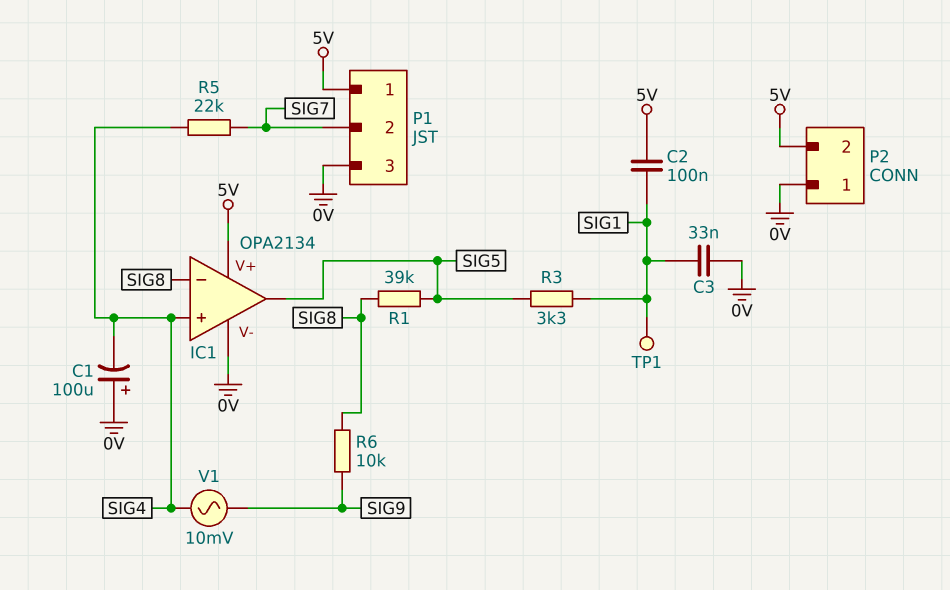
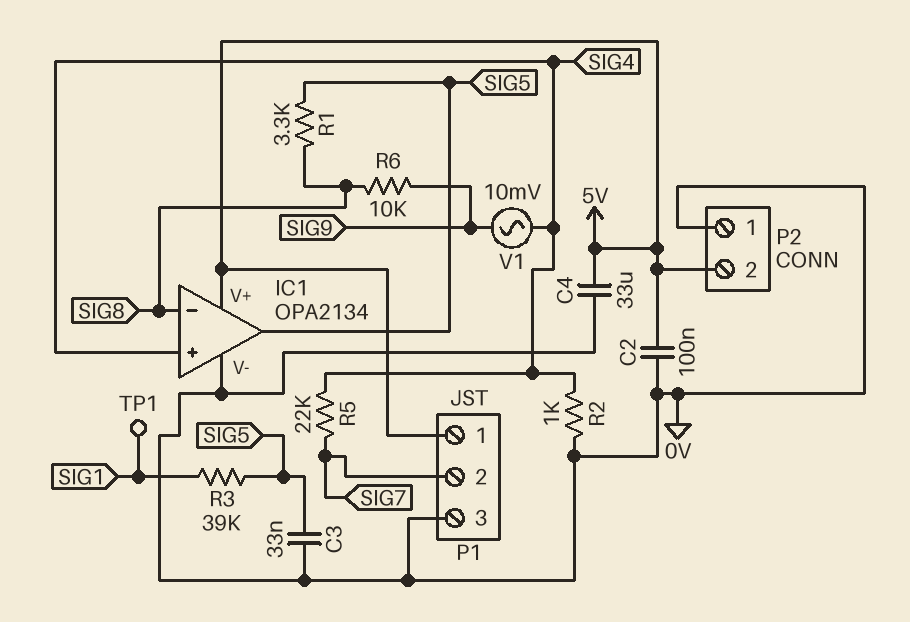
C1: 100uF (plus 0V, minus SIG4) -> none
C2: 100nF (5V, SIG1) -> 100nF (0V, 5V)
C3: 33nF (0V, SIG1) -> 33nF (0V, SIG5)
C4: none -> 33uF (0V, 5V)
R1: 39k (SIG5, SIG8) -> 3.3k (SIG5, SIG8)
R2: none -> 1k (0V, SIG4)
R3: 3.3k (SIG1, SIG5) -> 39k (SIG1, SIG5)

▸ **Directions for this task**: An exact reproduction of every record above is required, with no pictures included.

▸ **Result**:
C1: 100uF (plus 0V, minus SIG4) -> none
C2: 100nF (5V, SIG1) -> 100nF (0V, 5V)
C3: 33nF (0V, SIG1) -> 33nF (0V, SIG5)
C4: none -> 33uF (0V, 5V)
R1: 39k (SIG5, SIG8) -> 3.3k (SIG5, SIG8)
R2: none -> 1k (0V, SIG4)
R3: 3.3k (SIG1, SIG5) -> 39k (SIG1, SIG5)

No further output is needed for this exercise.